Wherever the word "green" appears in the entries, copy the whole line.

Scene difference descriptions
————

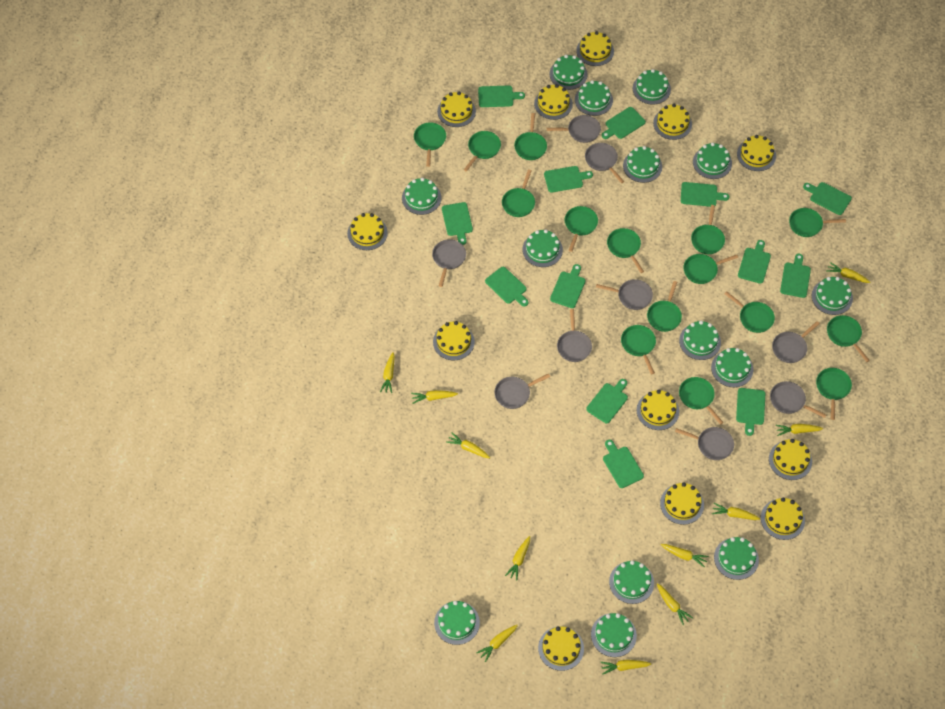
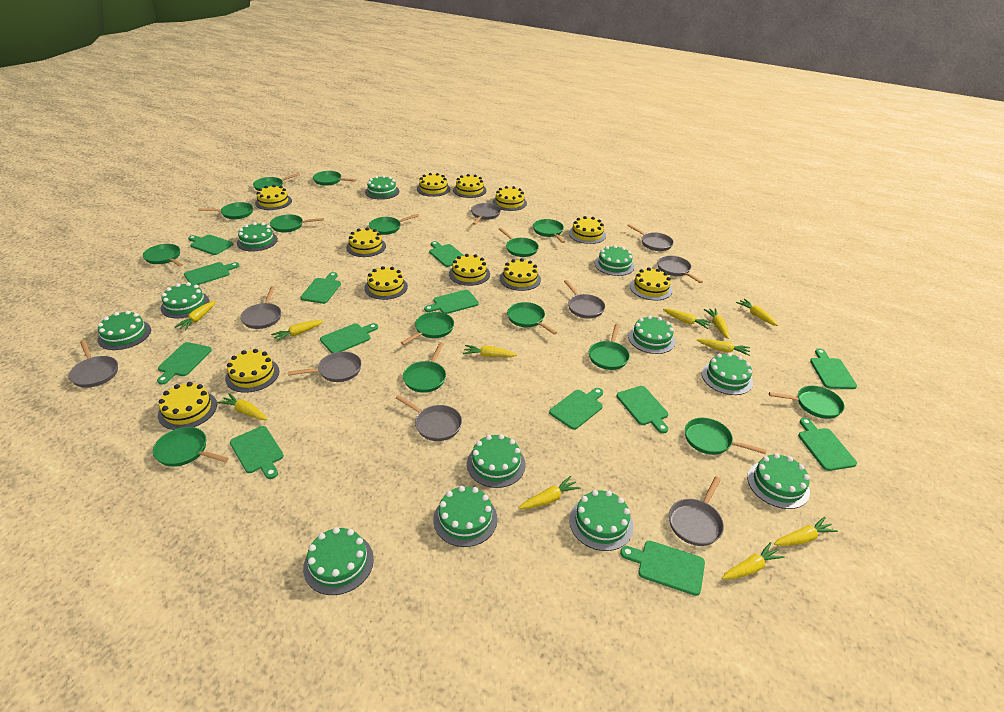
green cake: 14 -> 12

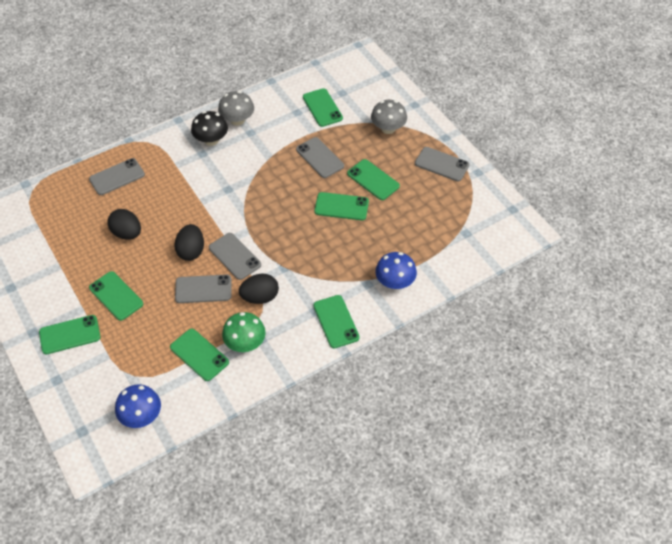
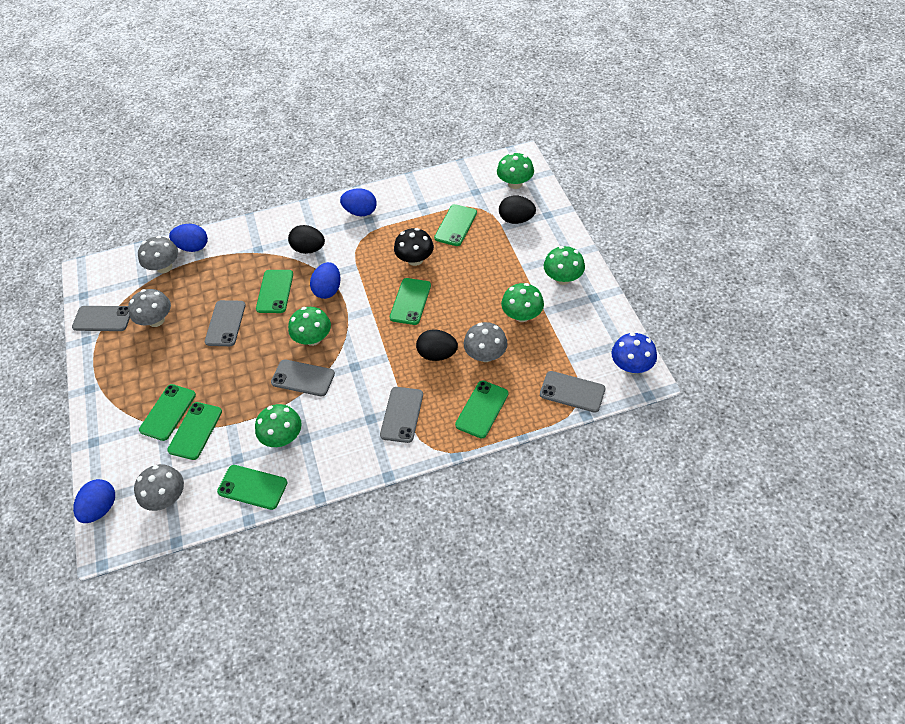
blue egg: 0 -> 4
blue mushroom: 2 -> 1
green mushroom: 1 -> 5
grey mushroom: 2 -> 4

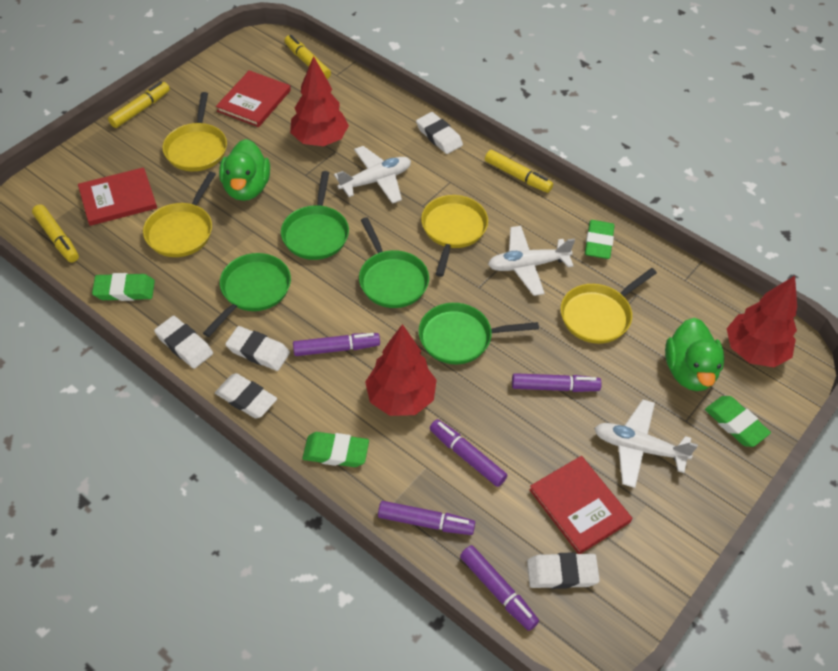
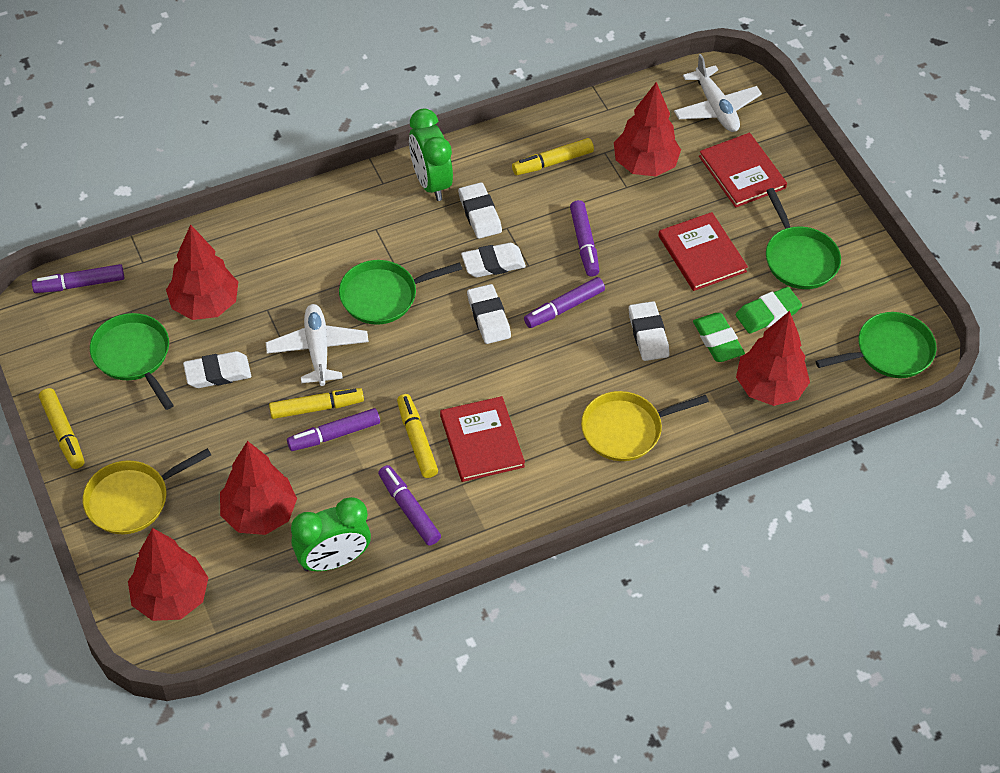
green clock: 0 -> 2
green duck: 2 -> 0
green eraser: 4 -> 2
red tree: 3 -> 5
white plane: 3 -> 2
yellow pan: 4 -> 2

————

## Solved exercise
green cake: 14 -> 12
green mushroom: 1 -> 5
green clock: 0 -> 2
green duck: 2 -> 0
green eraser: 4 -> 2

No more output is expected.